- [THE PROBLEM]
Reproduce the lines below exactly, from the one containing "purple L-shape: (568, 510)" through the one containing "gray trapezoid: (679, 618)", both included. Leave out any pictures.

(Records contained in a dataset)
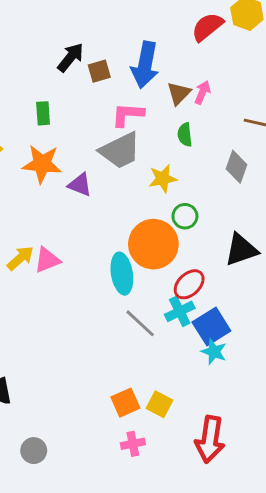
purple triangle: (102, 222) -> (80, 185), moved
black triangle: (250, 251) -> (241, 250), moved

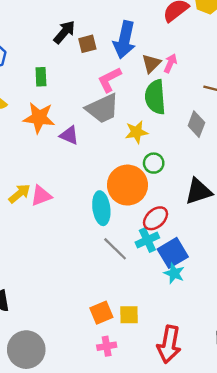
pink L-shape: (128, 115) -> (109, 80), turned -32
green semicircle: (185, 135) -> (155, 97), size x1.8
yellow square: (160, 404) -> (129, 315), turned -30
gray circle: (34, 451) -> (26, 350), size x1.8

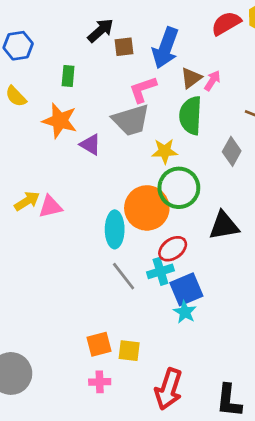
green circle: (154, 163) -> (179, 188), size x1.8

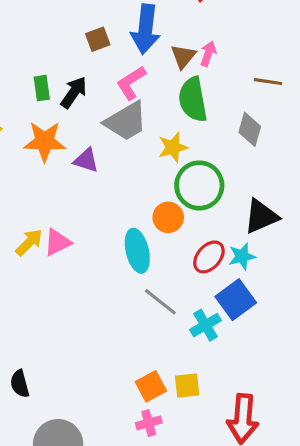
black arrow: (101, 30) -> (74, 92), moved
orange circle: (147, 208) -> (168, 217), size x0.6
cyan cross: (160, 271) -> (206, 325), moved
cyan star: (185, 312) -> (242, 256), moved, turned -30
pink cross: (100, 382) -> (149, 423), moved

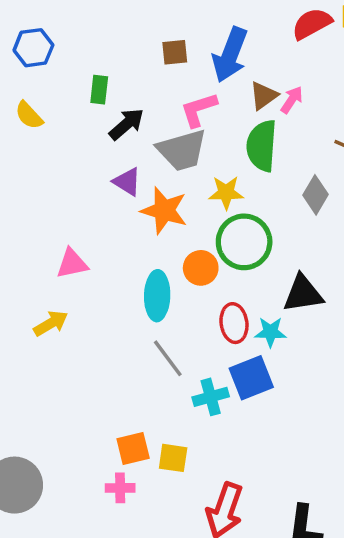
black arrow: (74, 92) -> (126, 124), moved
orange star: (45, 141) -> (164, 210), moved
yellow arrow: (29, 242) -> (51, 323), moved
red ellipse: (209, 257) -> (234, 323), turned -64

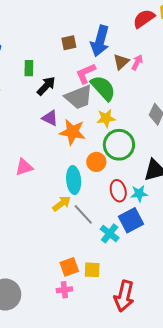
green semicircle: (262, 146) -> (103, 88), moved, turned 140
yellow arrow: (51, 323) -> (62, 204), moved
cyan cross: (211, 397) -> (110, 233), turned -30

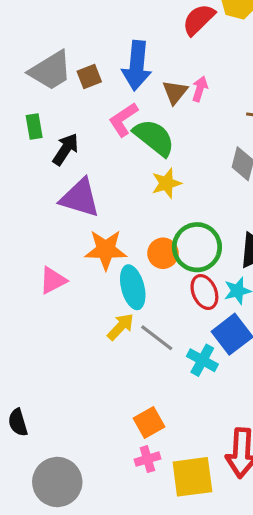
gray trapezoid: (79, 97) -> (50, 71), moved
purple triangle: (50, 118) -> (80, 198), size x1.6
orange star: (72, 132) -> (106, 250), moved
green circle: (119, 145) -> (197, 247), moved
yellow square: (92, 270) -> (192, 477), moved, size x1.6

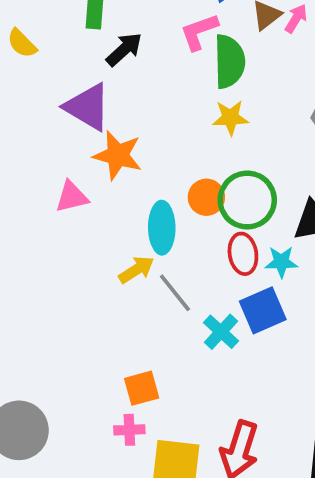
green semicircle: (154, 138) -> (229, 61), turned 36
purple triangle: (80, 198) -> (88, 107), moved
orange star: (106, 250) -> (118, 155), moved

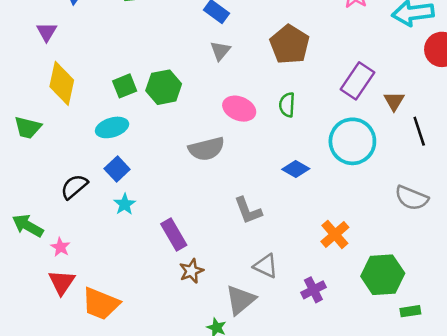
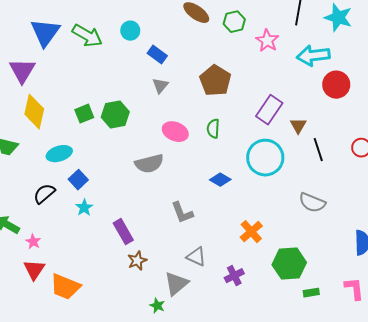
purple triangle: (47, 32) -> (22, 71), size x1.6
cyan ellipse: (112, 127) -> (59, 154), moved

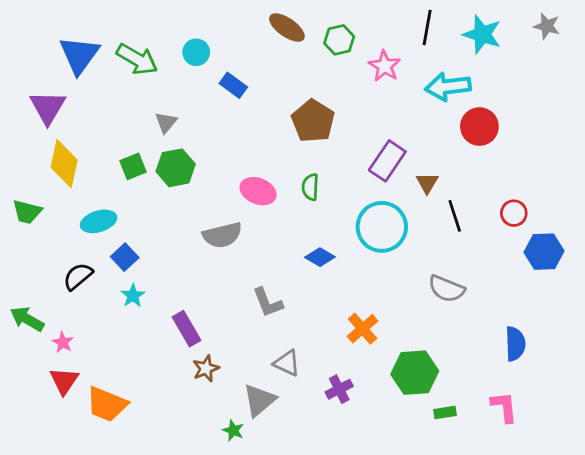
gray triangle: (160, 86) -> (166, 122), moved

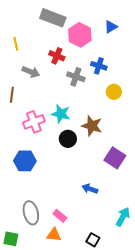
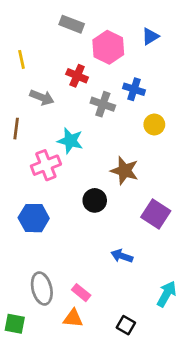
gray rectangle: (53, 18) -> (72, 24), size x0.7
cyan star: (61, 114) -> (70, 141), moved
black circle: (68, 139) -> (95, 200), moved

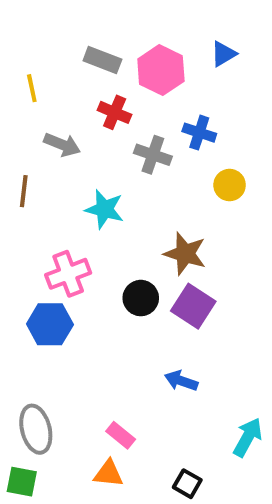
gray rectangle: (72, 24) -> (102, 60), moved
pink cross: (46, 165) -> (68, 274), moved
purple square: (156, 214) -> (193, 306), moved
gray ellipse: (42, 289) -> (36, 429), moved

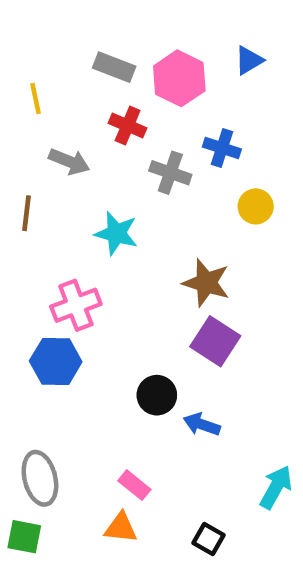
black circle: (141, 298) -> (157, 395), moved

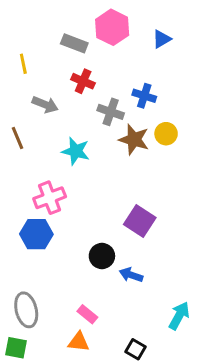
pink hexagon: (179, 78) -> (112, 27), moved
brown line: (26, 213) -> (17, 138), turned -30
brown star: (206, 283) -> (134, 139), moved

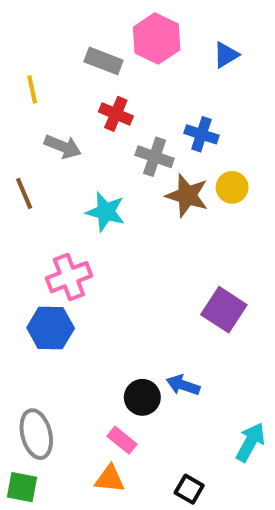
purple square: (140, 221) -> (224, 310), moved
black circle: (102, 256) -> (142, 397), moved

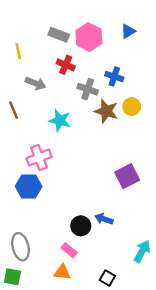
pink hexagon: (157, 38) -> (89, 37), moved
purple square: (224, 310) -> (127, 176), turned 30

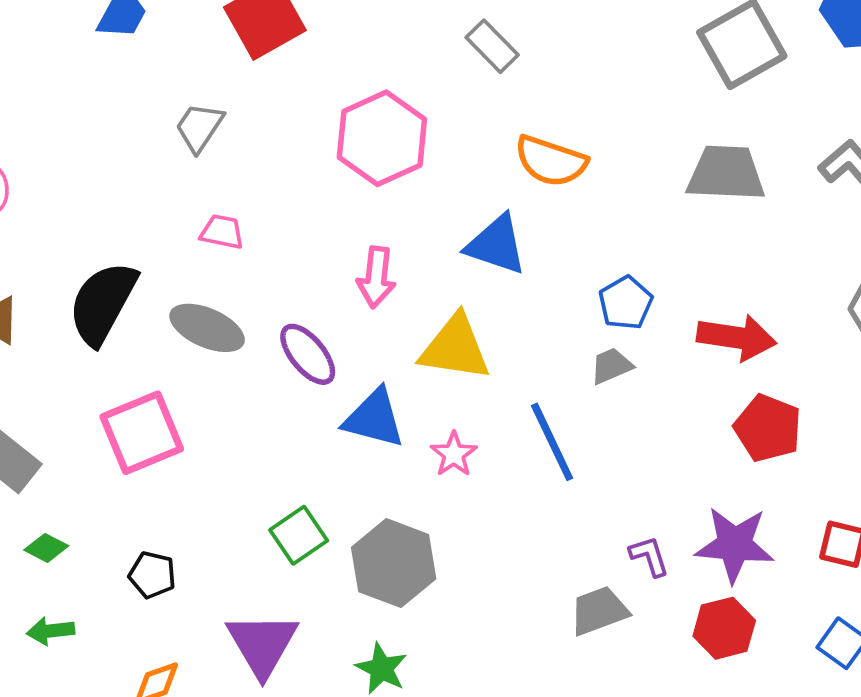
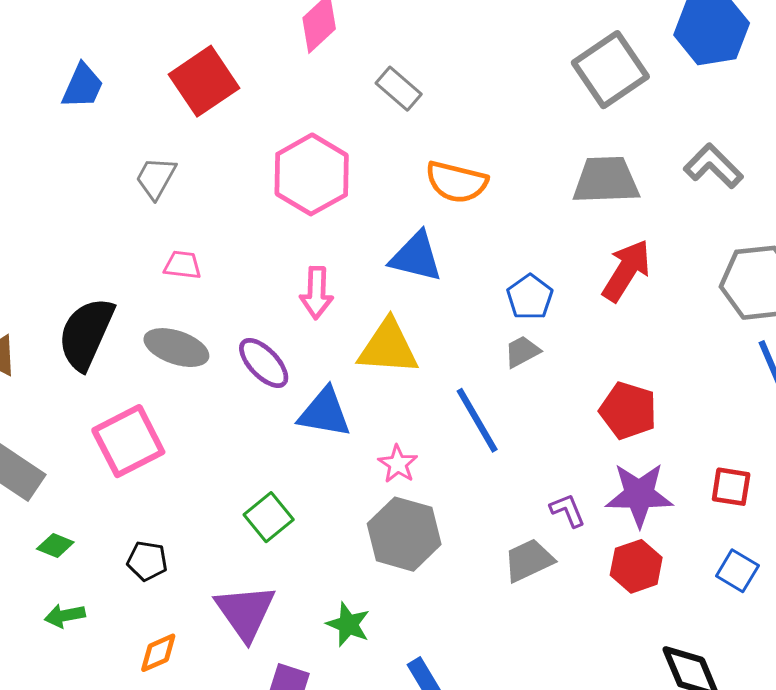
red arrow: (737, 337) -> (626, 270), moved, turned -62
red pentagon: (768, 428) -> (628, 411), moved
pink star: (454, 454) -> (398, 464), moved
gray hexagon: (394, 563) -> (404, 534), moved

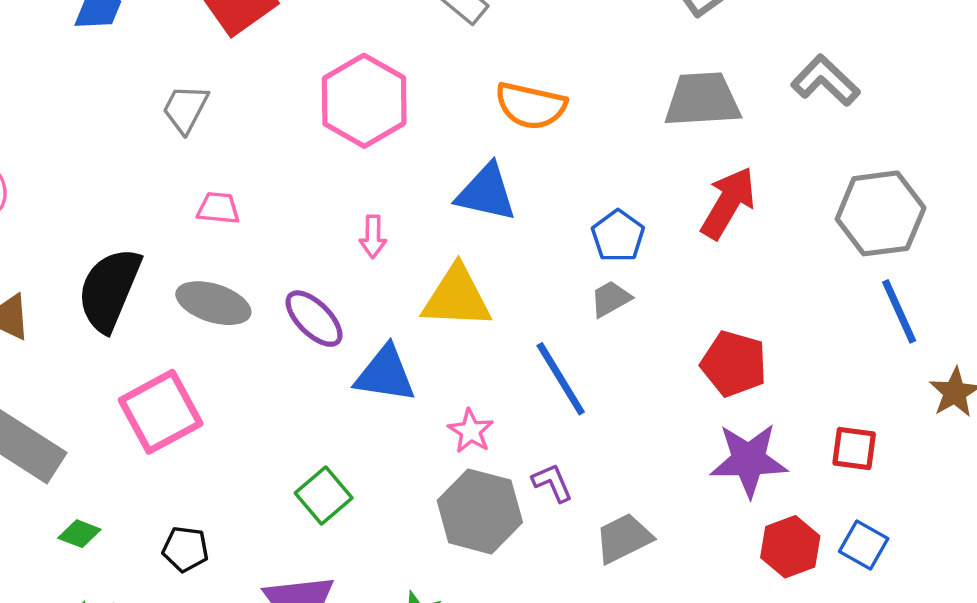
pink arrow: (316, 293) -> (373, 237), size x0.7
purple L-shape: (568, 510) -> (552, 483), moved
red hexagon: (636, 566) -> (790, 547), moved

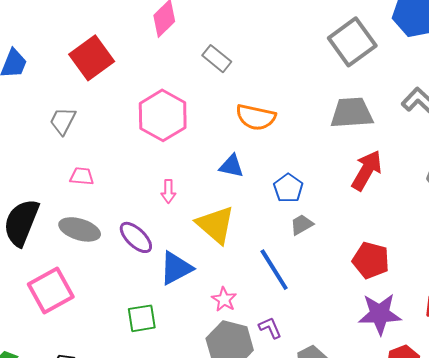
blue triangle: (486, 193) -> (231, 166), size x0.7
blue pentagon: (618, 236) -> (288, 188), moved
yellow triangle: (457, 297) -> (216, 225), turned 39
blue triangle: (385, 374) -> (176, 268), turned -36
green square: (324, 496) -> (142, 318), moved, turned 32

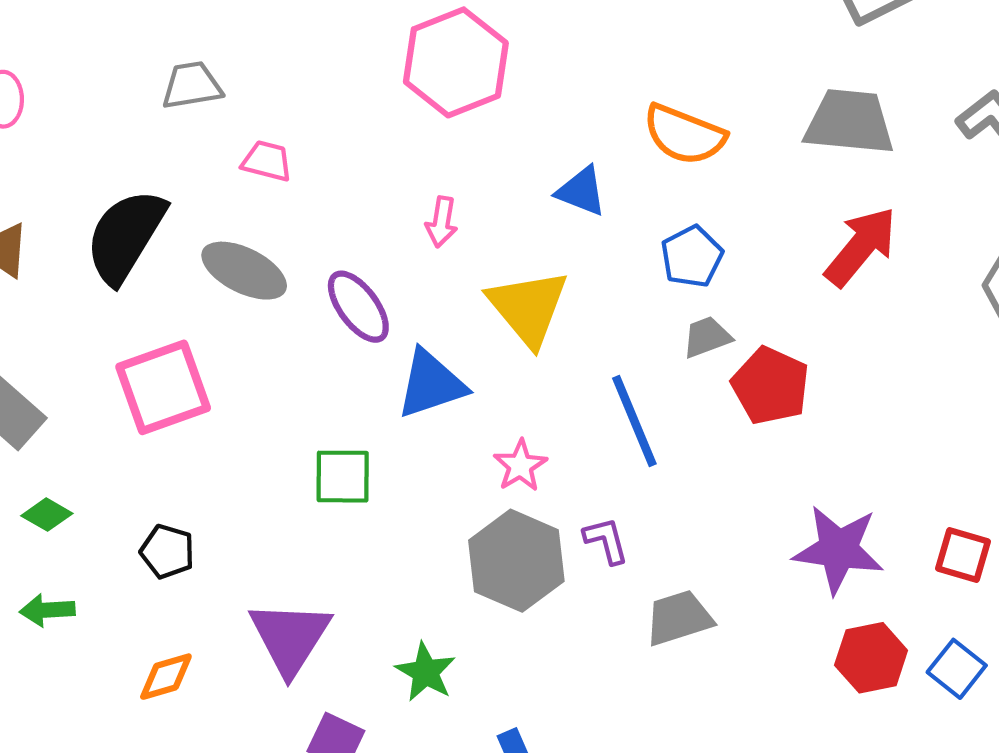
orange semicircle: (256, 117) -> (684, 135), moved
gray trapezoid: (63, 121) -> (192, 85), moved, turned 44
red pentagon: (371, 260) -> (771, 386), moved

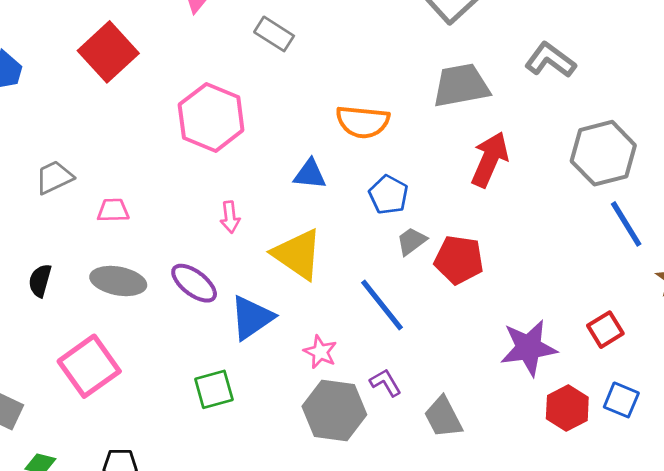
black semicircle: (125, 236) -> (40, 281), size x0.5
red square: (963, 555) -> (605, 330), turned -32
gray trapezoid: (679, 618) -> (443, 417), turned -84

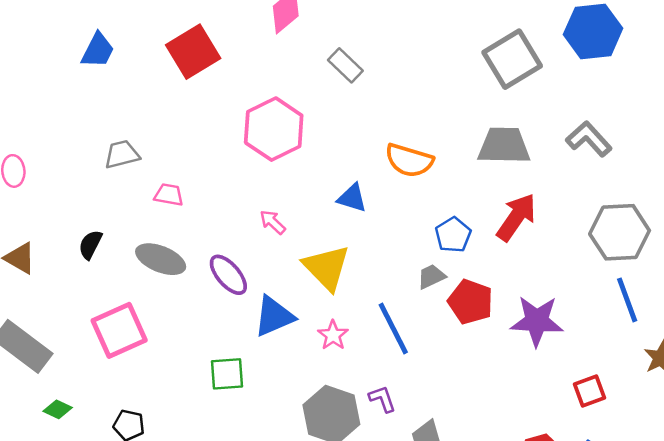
blue pentagon: (388, 195) -> (453, 235), moved
pink arrow: (230, 217) -> (273, 222), turned 128
purple star: (529, 348) -> (537, 321), moved
pink star: (320, 352) -> (333, 335), moved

- [ANSWER BELOW]
purple L-shape: (568, 510) -> (552, 483), moved
red hexagon: (636, 566) -> (790, 547), moved

blue triangle: (486, 193) -> (231, 166), size x0.7
blue pentagon: (618, 236) -> (288, 188), moved
yellow triangle: (457, 297) -> (216, 225), turned 39
blue triangle: (385, 374) -> (176, 268), turned -36
green square: (324, 496) -> (142, 318), moved, turned 32

orange semicircle: (256, 117) -> (684, 135), moved
gray trapezoid: (63, 121) -> (192, 85), moved, turned 44
red pentagon: (371, 260) -> (771, 386), moved

black semicircle: (125, 236) -> (40, 281), size x0.5
red square: (963, 555) -> (605, 330), turned -32
gray trapezoid: (679, 618) -> (443, 417), turned -84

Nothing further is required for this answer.